(Data entries)
——

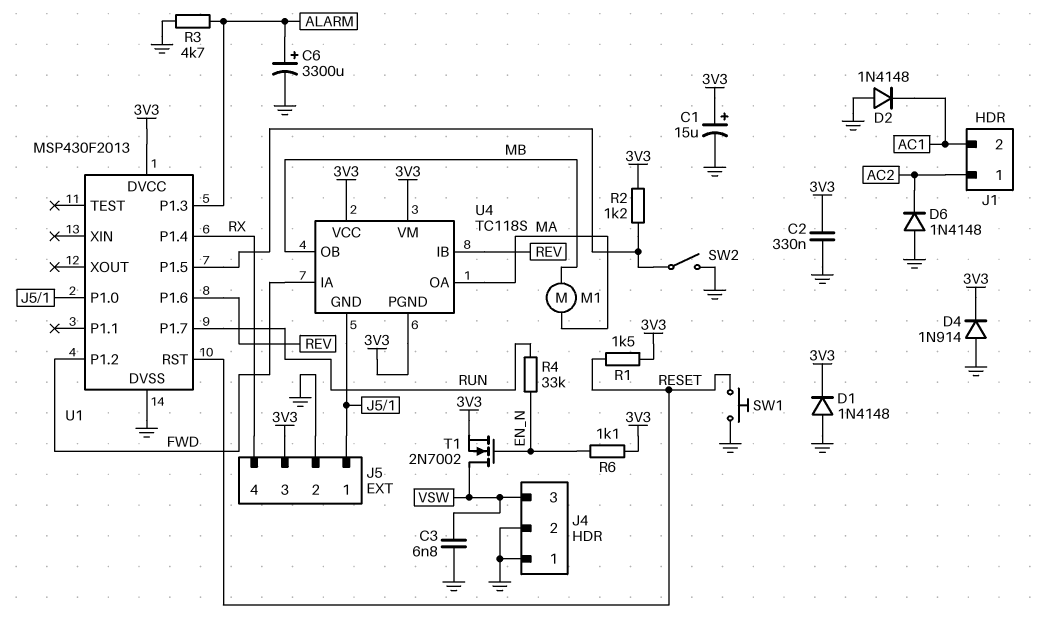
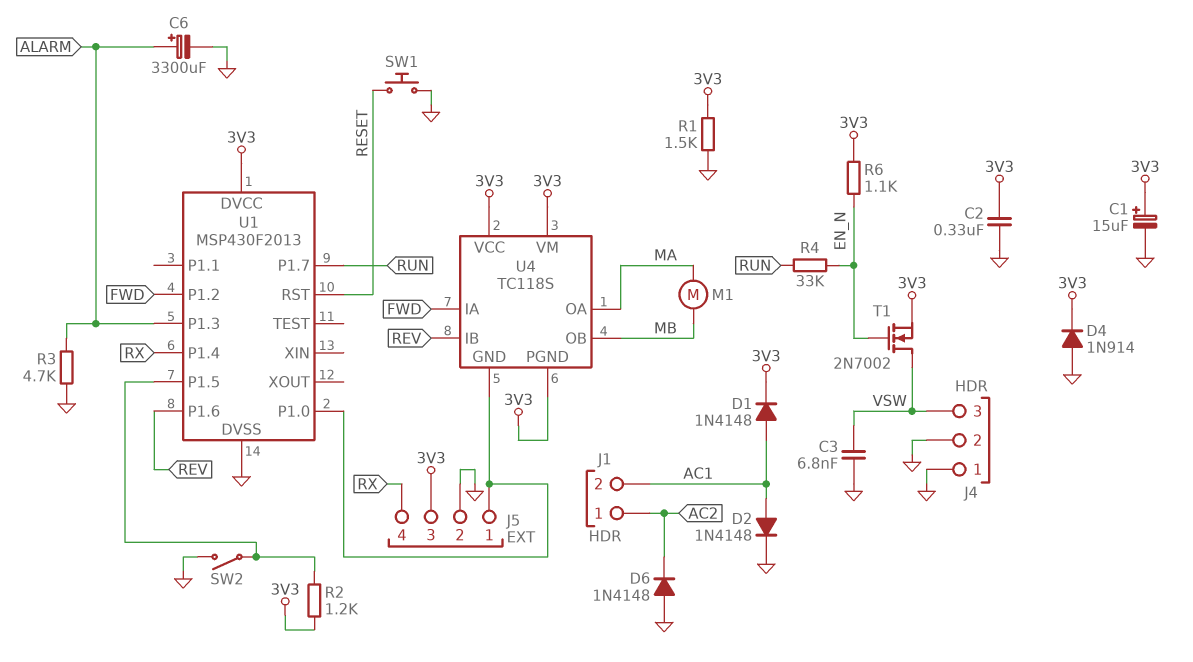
D1: diode 1N4148 (A GND, K 3V3) -> diode 1N4148 (A AC1, K 3V3)
D2: diode 1N4148 (A GND, K AC1) -> diode 1N4148 (A AC1, K GND)
R1: 1.5k (3V3, RESET) -> 1.5k (3V3, GND)

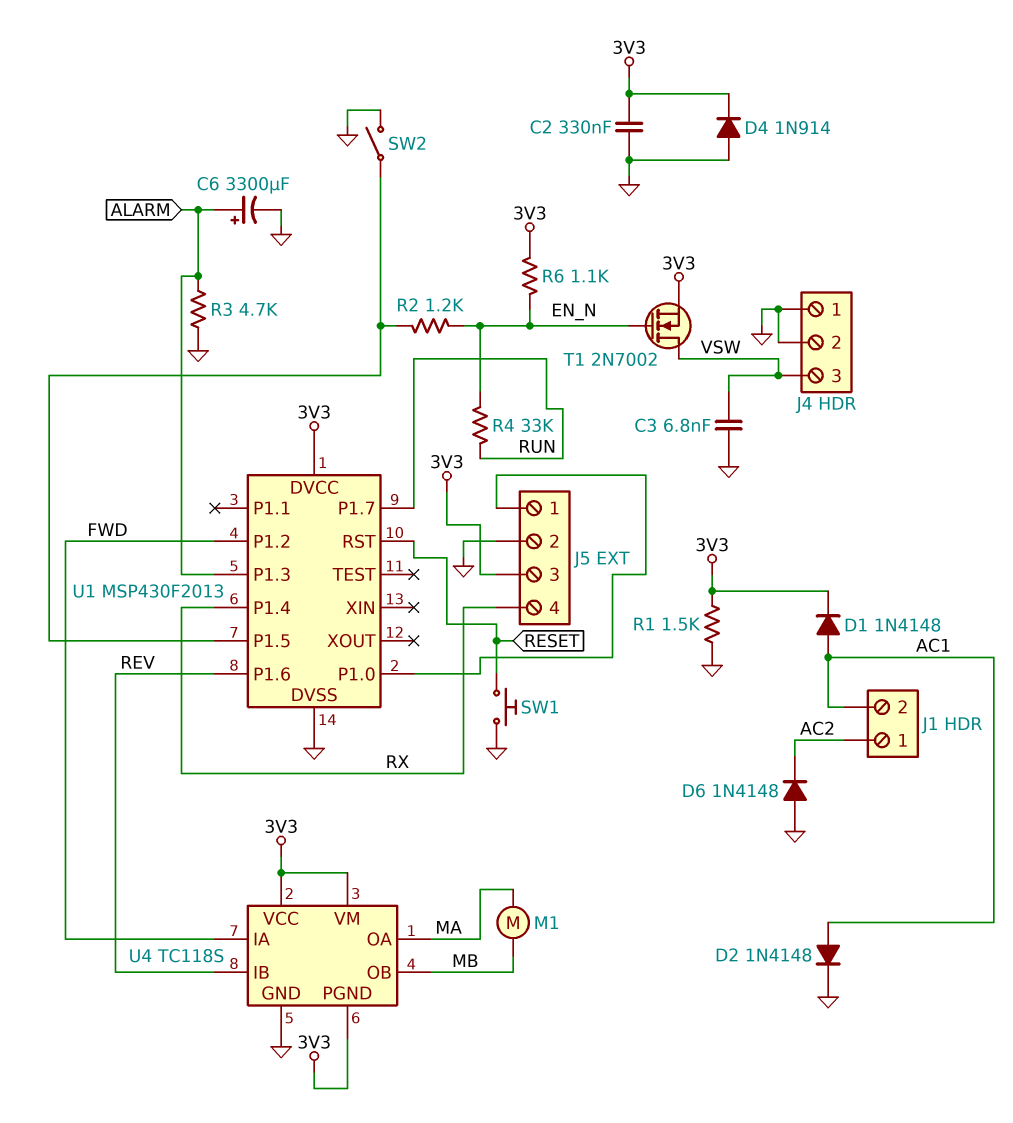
C1: 15uF (plus 3V3, minus GND) -> none
R2: 1.2k (3V3, U1/P1.5) -> 1.2k (EN_N, U1/P1.5)
U4 pin GND: J5/1 -> GND

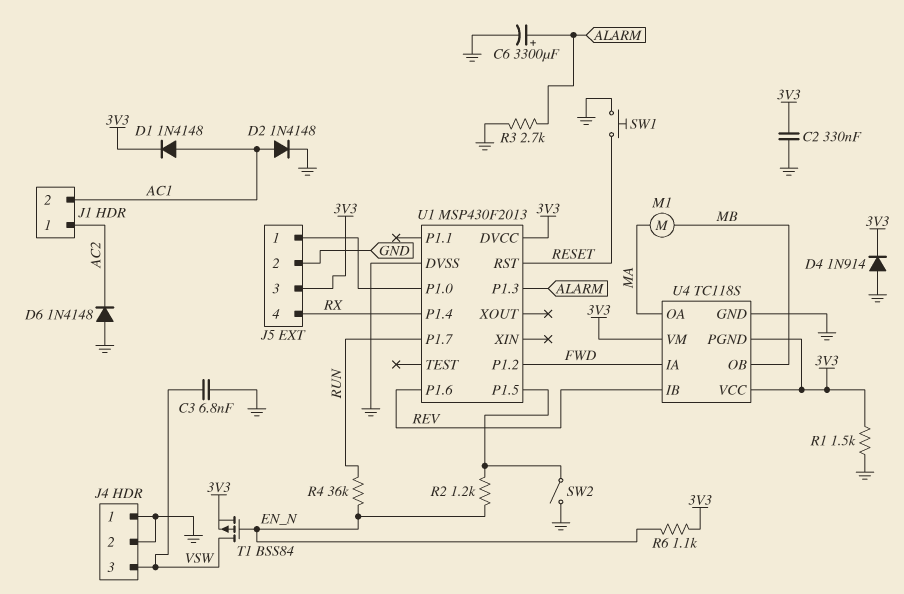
R3: 4.7k (ALARM, GND) -> 2.7k (ALARM, GND)
R4: 33k (EN_N, RUN) -> 36k (EN_N, RUN)
T1: NMOS 2N7002 (G EN_N, D VSW, S 3V3) -> PMOS BSS84 (G EN_N, D VSW, S 3V3)

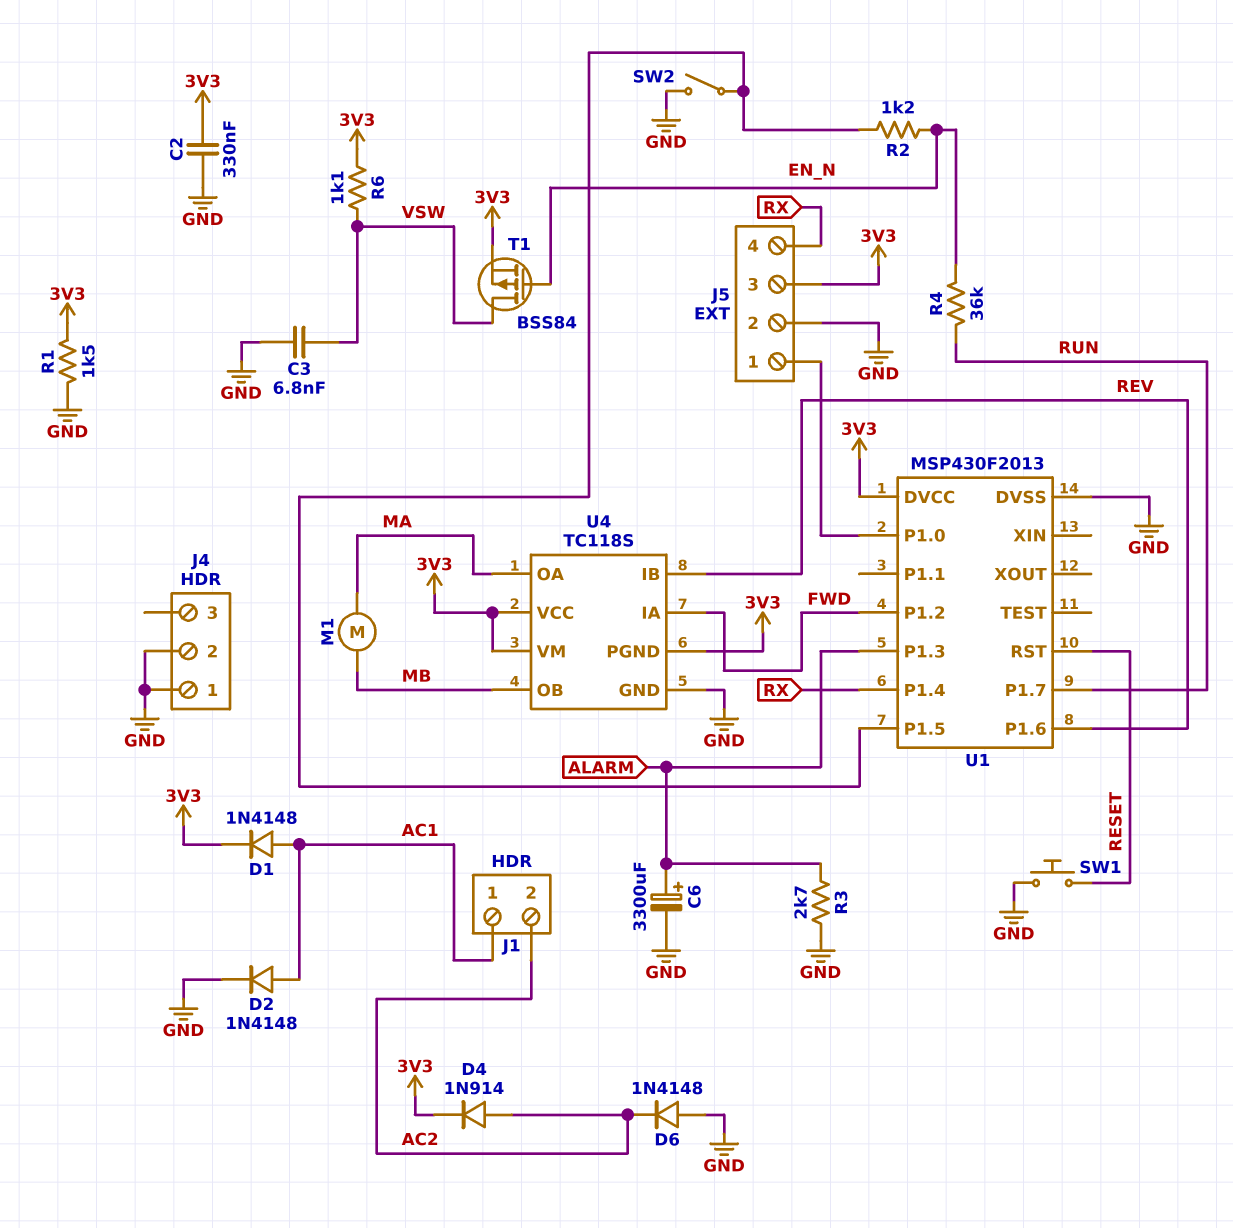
D4: diode 1N914 (A GND, K 3V3) -> diode 1N914 (A AC2, K 3V3)
J1 pin 1: AC2 -> AC1
J1 pin 2: AC1 -> AC2
J4 pin 3: VSW -> none
R6: 1.1k (3V3, EN_N) -> 1.1k (3V3, VSW)

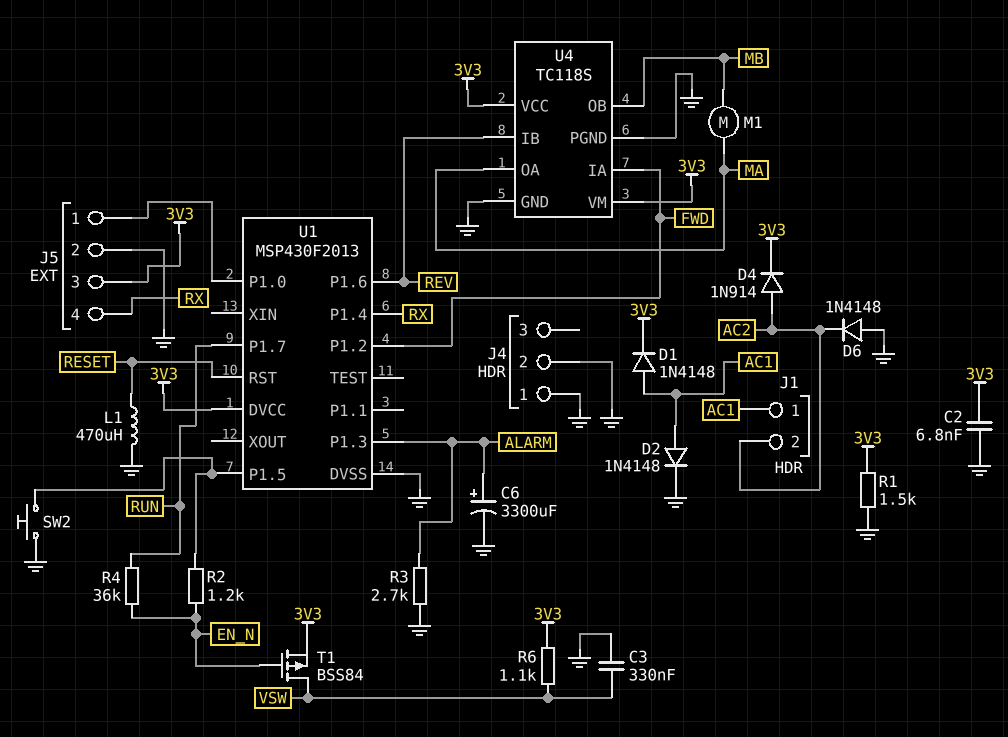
C2: 330nF (3V3, GND) -> 6.8nF (3V3, GND)
C3: 6.8nF (GND, VSW) -> 330nF (GND, VSW)
L1: none -> 470uH (GND, RESET)
SW1: button (GND, RESET) -> none
SW2: switch (GND, U1/P1.5) -> button (GND, U1/P1.5)
U4 pin PGND: 3V3 -> GND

——

> **Exercise instructions**: Retype the lines above exactly as they appear, from the line containing "R1: 1.5k (3V3, RESET) -> 1.5k (3V3, GND)" through the line containing "C3: 6.8nF (GND, VSW) -> 330nF (GND, VSW)", and leave out any pictures.

> **Result of the exercise**:
R1: 1.5k (3V3, RESET) -> 1.5k (3V3, GND)

C1: 15uF (plus 3V3, minus GND) -> none
R2: 1.2k (3V3, U1/P1.5) -> 1.2k (EN_N, U1/P1.5)
U4 pin GND: J5/1 -> GND

R3: 4.7k (ALARM, GND) -> 2.7k (ALARM, GND)
R4: 33k (EN_N, RUN) -> 36k (EN_N, RUN)
T1: NMOS 2N7002 (G EN_N, D VSW, S 3V3) -> PMOS BSS84 (G EN_N, D VSW, S 3V3)

D4: diode 1N914 (A GND, K 3V3) -> diode 1N914 (A AC2, K 3V3)
J1 pin 1: AC2 -> AC1
J1 pin 2: AC1 -> AC2
J4 pin 3: VSW -> none
R6: 1.1k (3V3, EN_N) -> 1.1k (3V3, VSW)

C2: 330nF (3V3, GND) -> 6.8nF (3V3, GND)
C3: 6.8nF (GND, VSW) -> 330nF (GND, VSW)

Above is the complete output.